Aim of the exercise: Going through the data below, copy out each line where the word "orange" shows up.

Provided records:

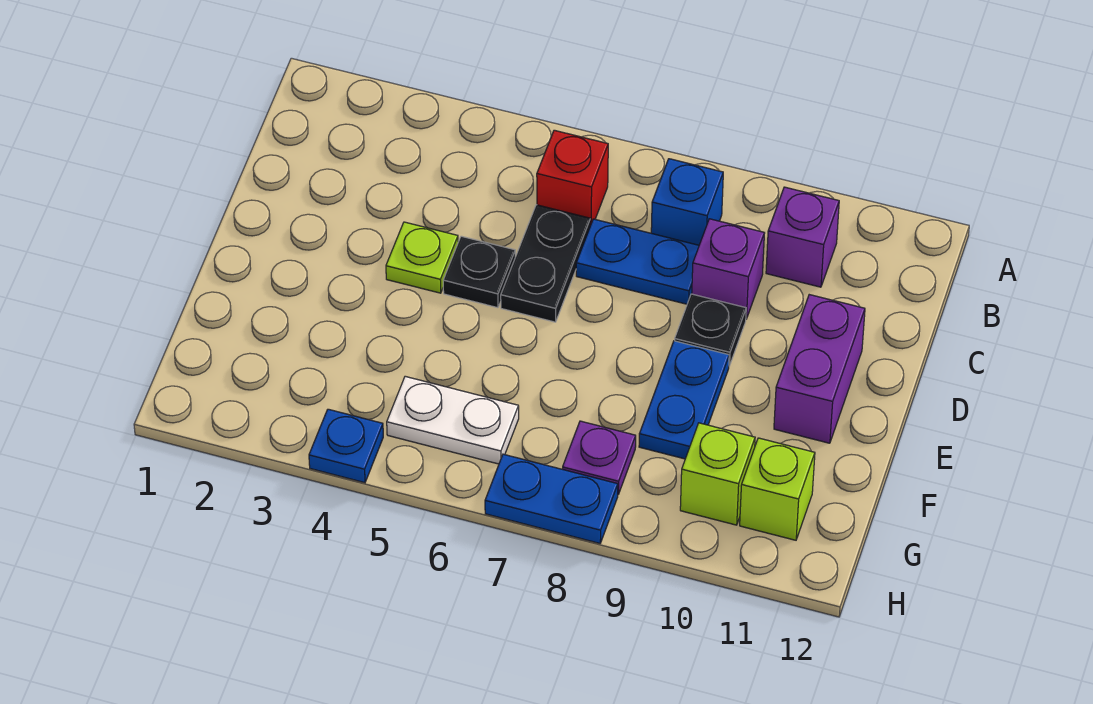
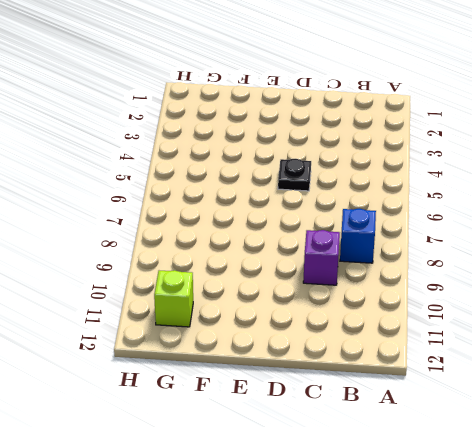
none -> red brick B6 level 1
none -> purple brick B10 level 1
none -> black plate C6:D6 level 1

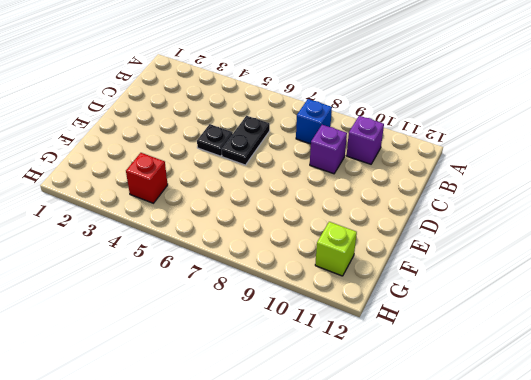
red brick G4 level 1 -> red brick B6 level 1
none -> blue plate C7:C8 level 1
none -> lime plate D4 level 1
none -> black plate D9 level 1

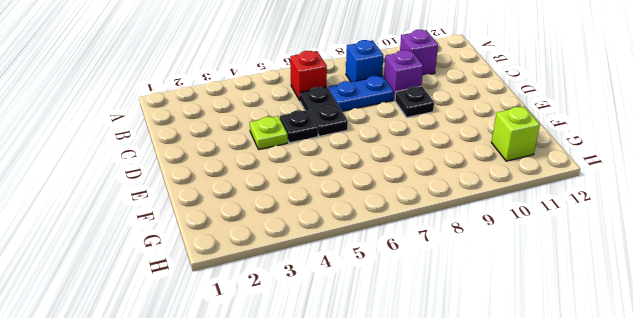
none -> purple brick D11:E11 level 1
none -> blue plate E9:F9 level 1
none -> white plate G5:G6 level 1

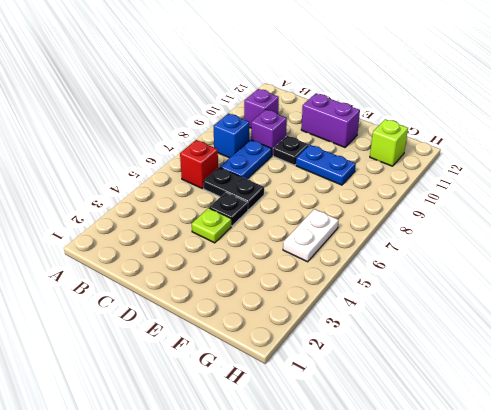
none -> purple plate G8 level 1
none -> lime brick G10 level 1
none -> blue plate H4 level 1

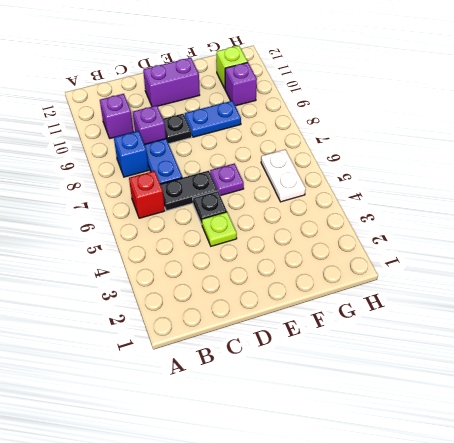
purple plate E6 level 1 -> purple plate G8 level 1
purple brick G10 level 1 -> lime brick G10 level 1
none -> blue plate H4 level 1
none -> blue plate H7:H8 level 1

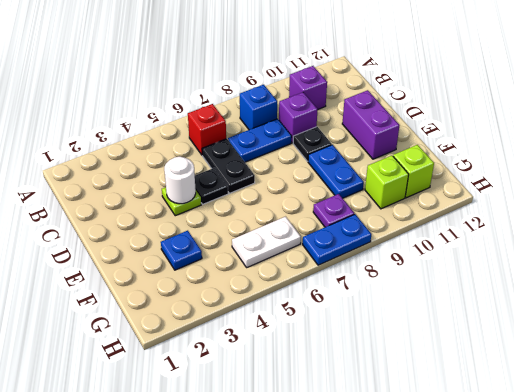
white round brick D4 level 2 -> none
blue plate F3 level 1 -> blue plate H4 level 1

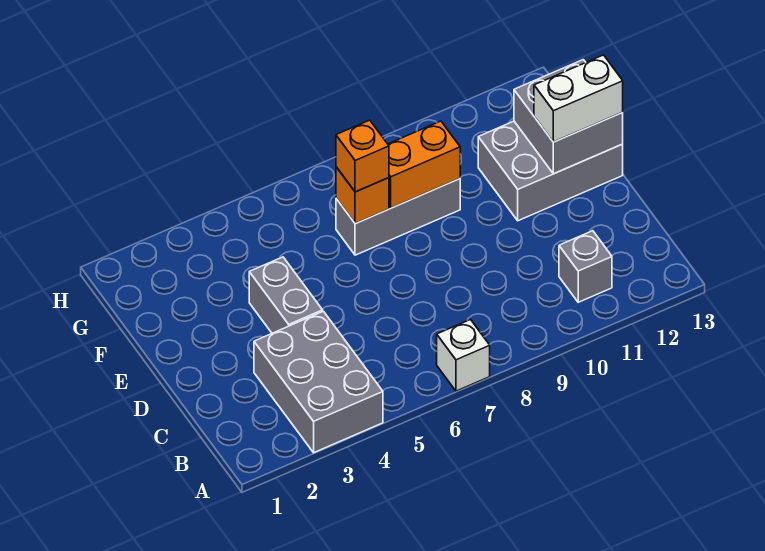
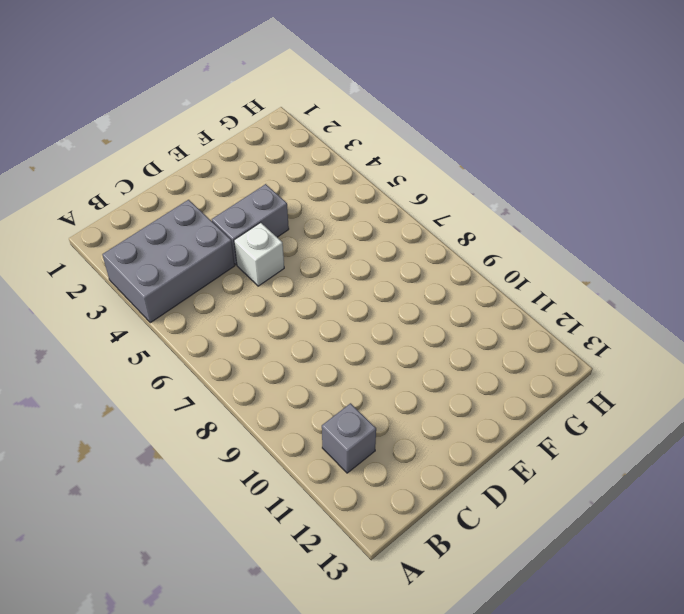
white brick D5 level 1 -> white brick A7 level 1
none -> grey brick E11:F13 level 1
none -> grey brick F7:F9 level 1

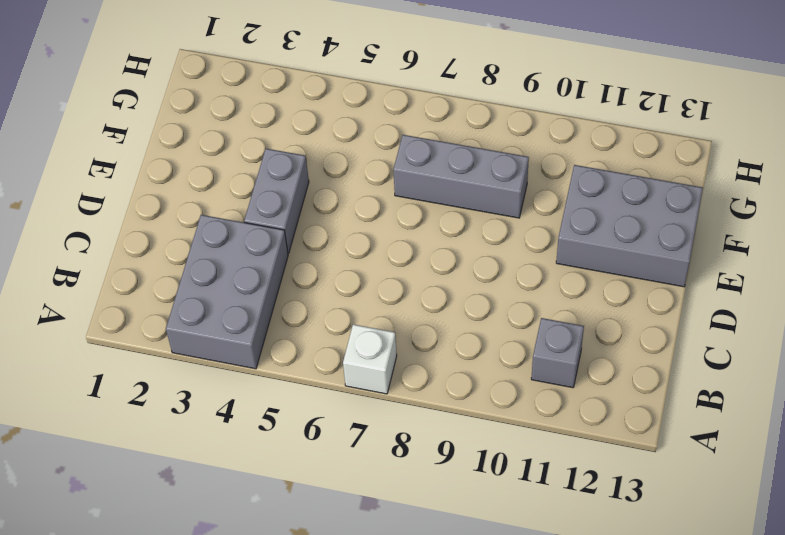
none -> grey brick E12:F13 level 2
none -> orange brick F7 level 2

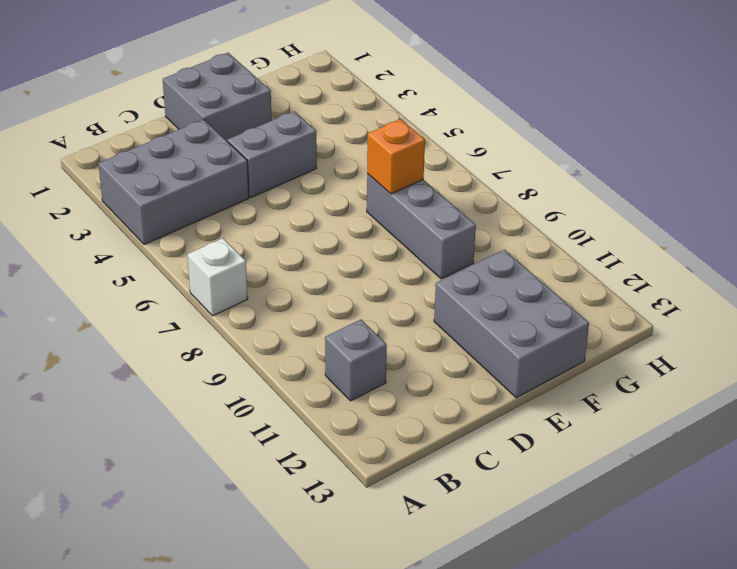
grey brick D1:E2 level 1 -> grey brick E12:F13 level 2
none -> orange brick F8:F9 level 2
none -> white brick E12:E13 level 3

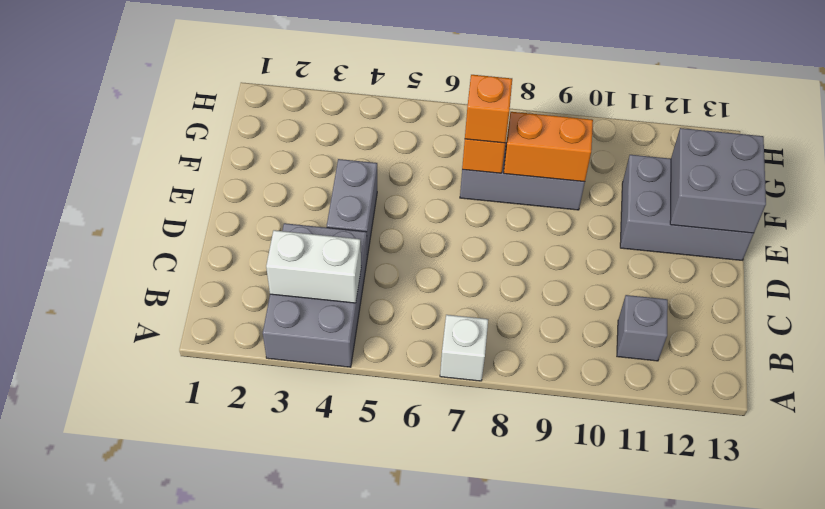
white brick B3:B4 level 2 -> white brick E12:E13 level 3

Task output:
none -> orange brick F7 level 2
none -> orange brick F8:F9 level 2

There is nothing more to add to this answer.